Edit tracking data:

BEGIN

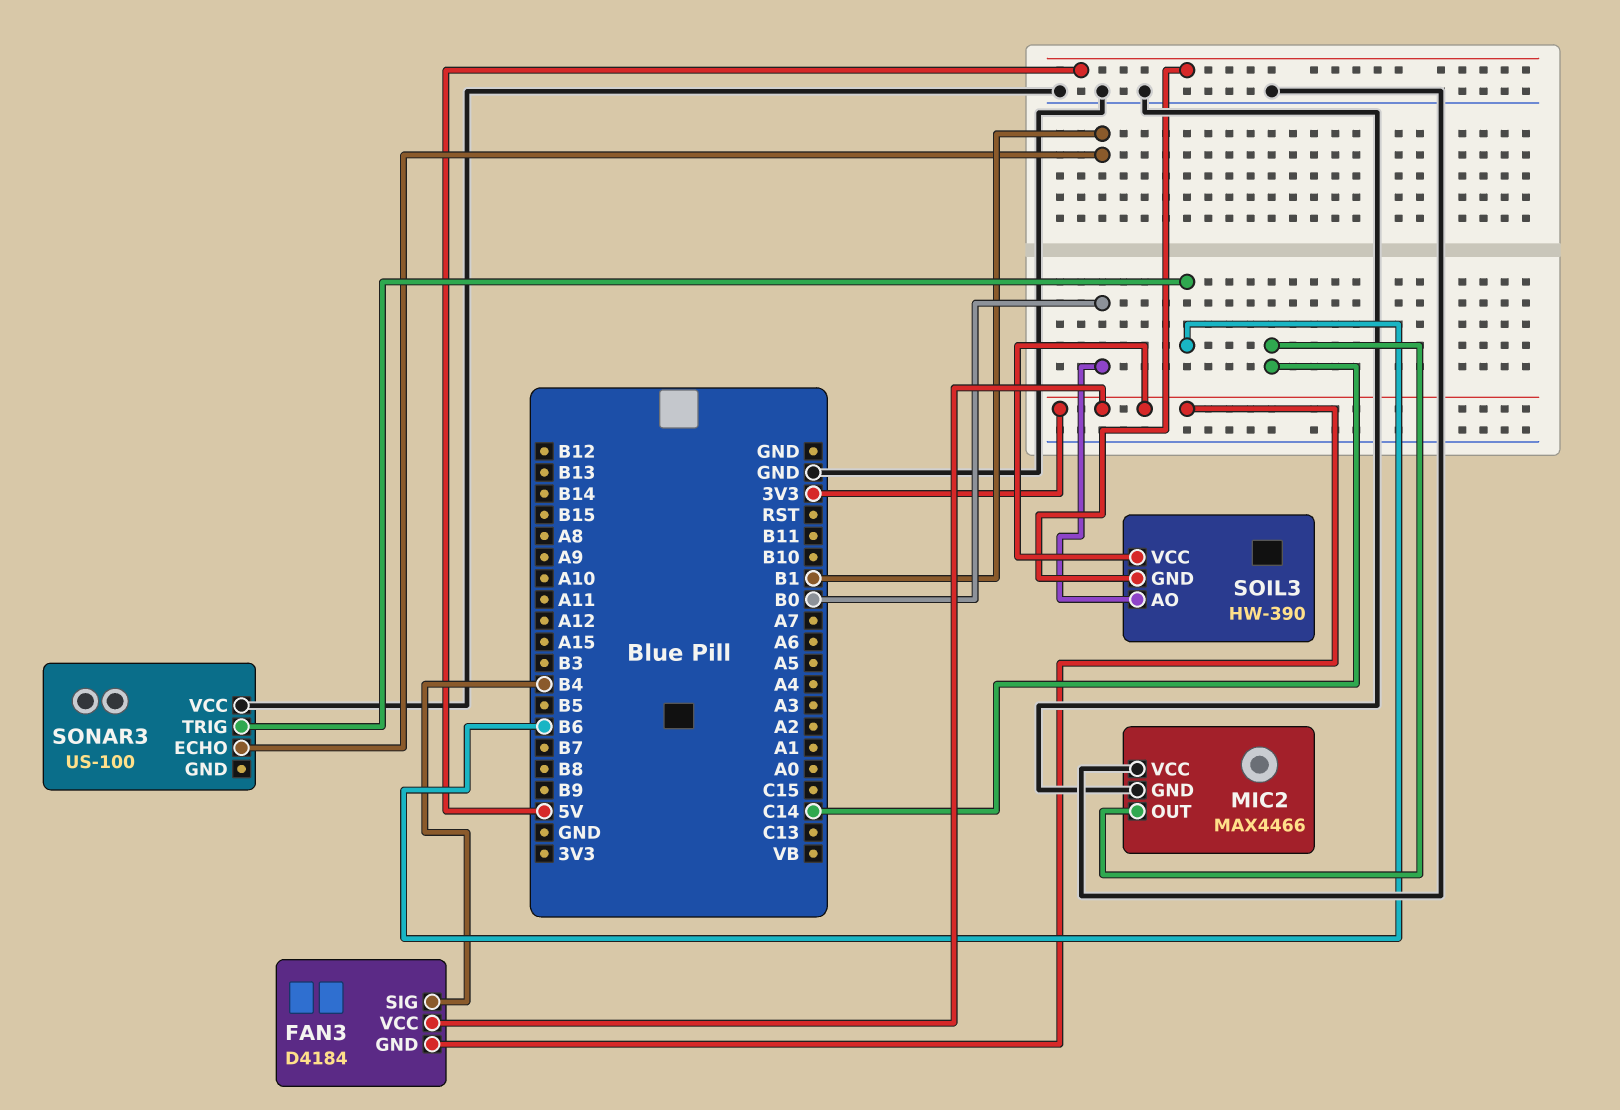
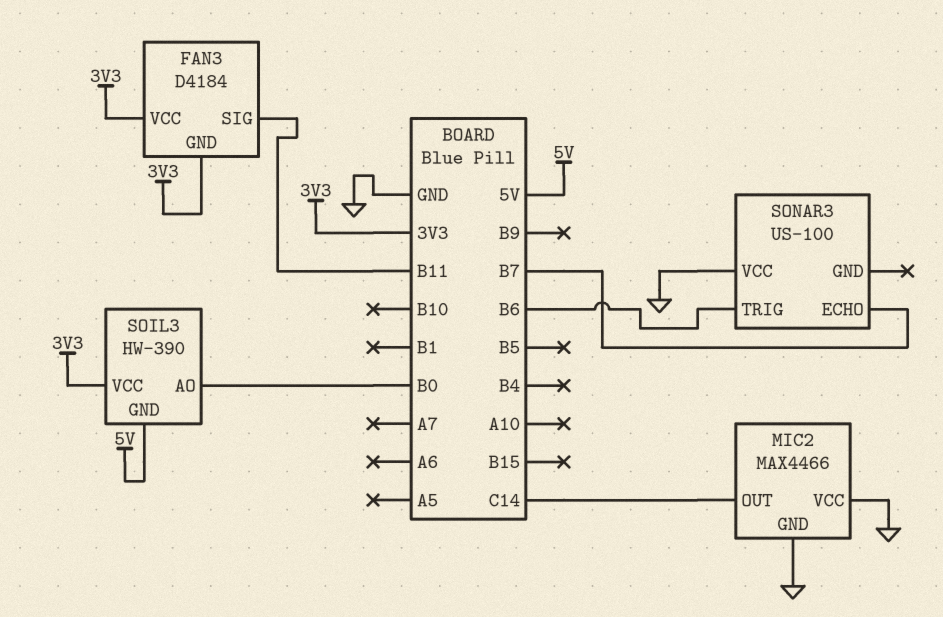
FAN3 pin SIG: B4 -> B11
SONAR3 pin ECHO: B1 -> B7

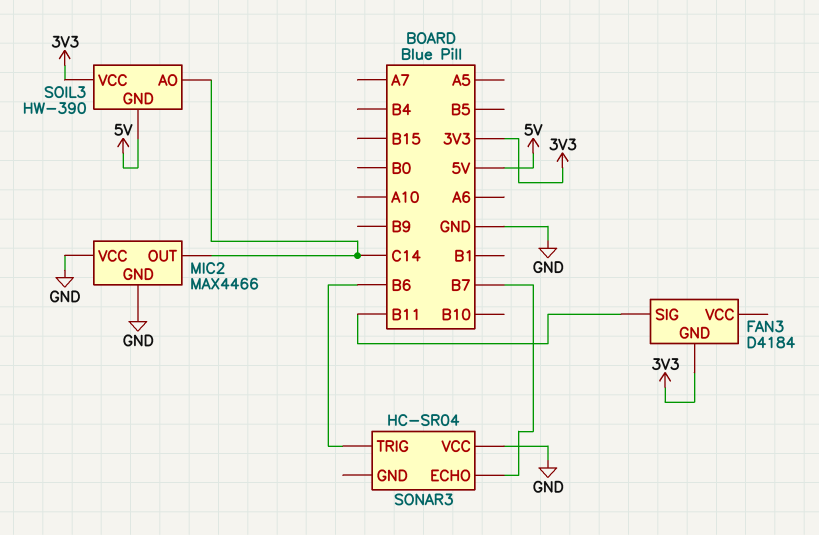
FAN3 pin VCC: 3V3 -> none
SOIL3 pin AO: B0 -> C14
SONAR3: US-100 -> HC-SR04

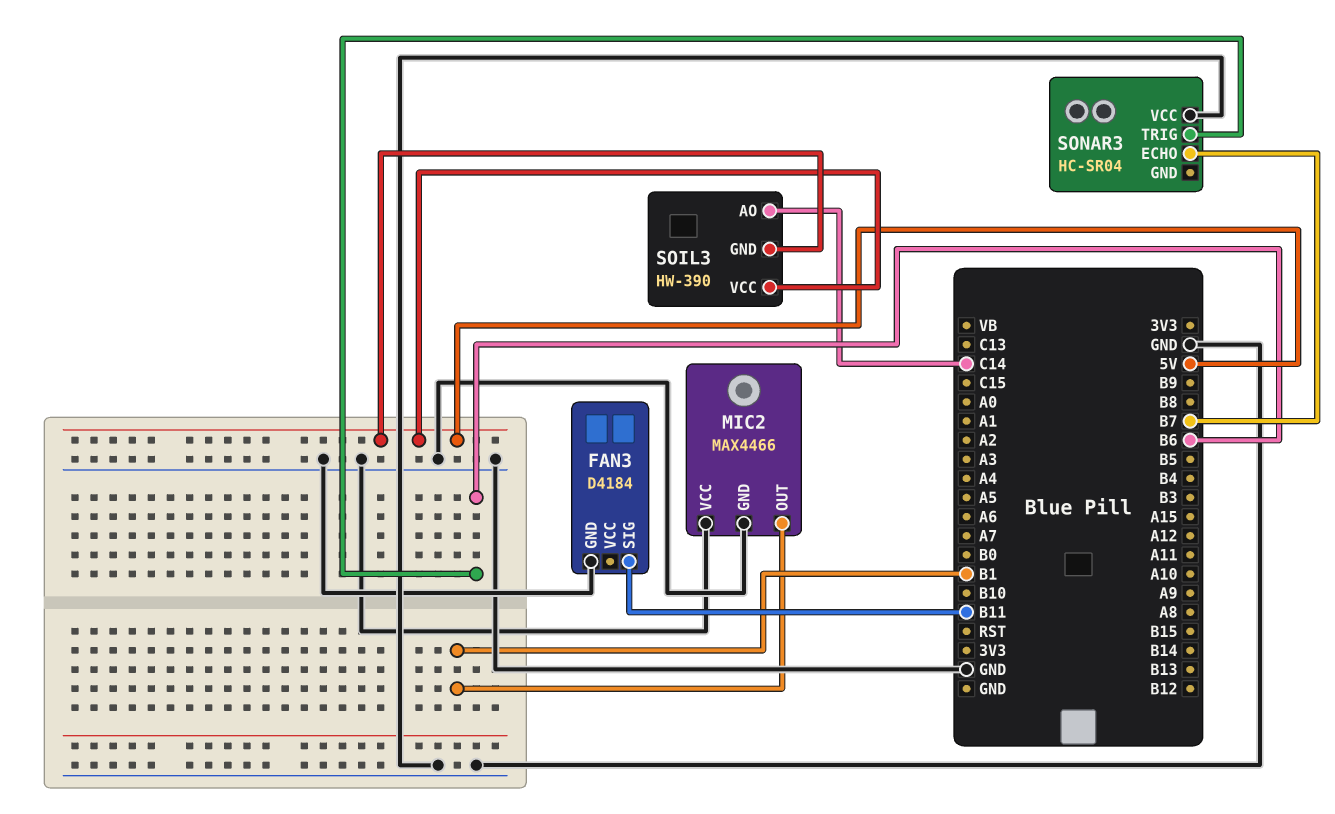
FAN3 pin GND: 3V3 -> GND
MIC2 pin OUT: C14 -> B1
SOIL3 pin VCC: 3V3 -> 5V

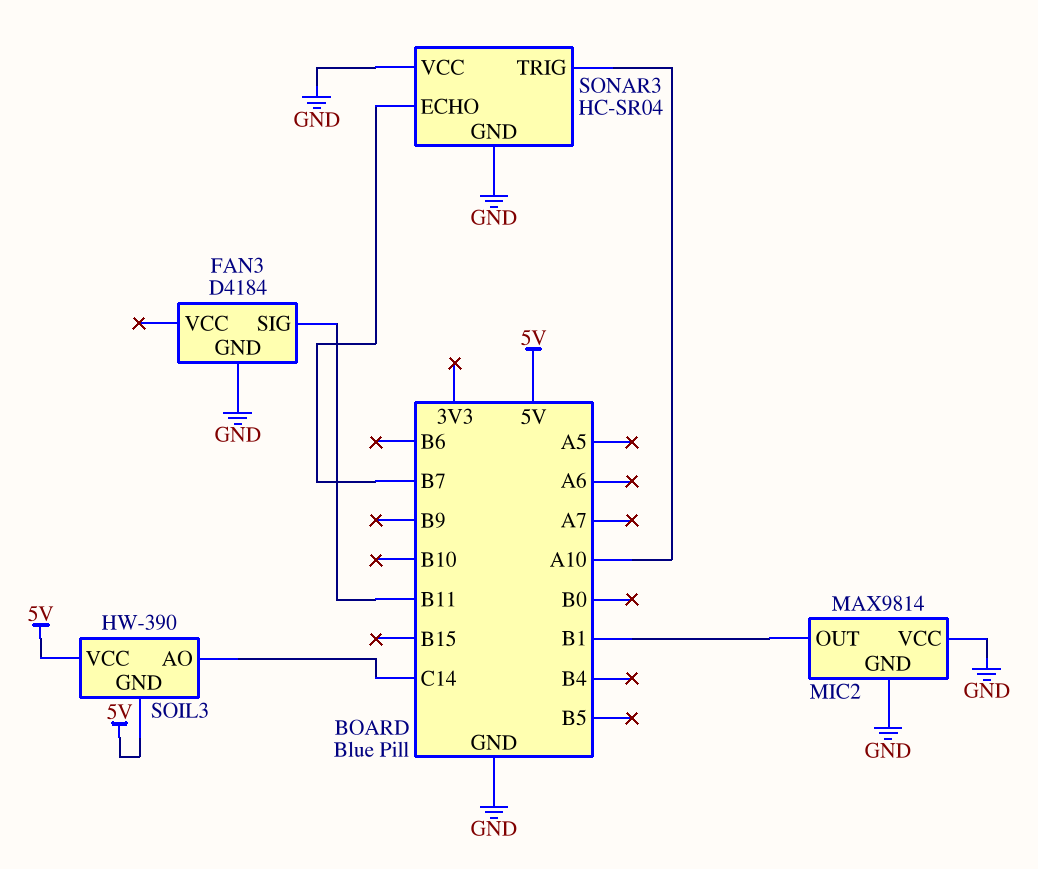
MIC2: MAX4466 -> MAX9814
SONAR3 pin GND: none -> GND
SONAR3 pin TRIG: B6 -> A10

END

** How to complete this task **
Could the entries above be returned verbatim, with no pictures included?

** Result **
FAN3 pin SIG: B4 -> B11
SONAR3 pin ECHO: B1 -> B7

FAN3 pin VCC: 3V3 -> none
SOIL3 pin AO: B0 -> C14
SONAR3: US-100 -> HC-SR04

FAN3 pin GND: 3V3 -> GND
MIC2 pin OUT: C14 -> B1
SOIL3 pin VCC: 3V3 -> 5V

MIC2: MAX4466 -> MAX9814
SONAR3 pin GND: none -> GND
SONAR3 pin TRIG: B6 -> A10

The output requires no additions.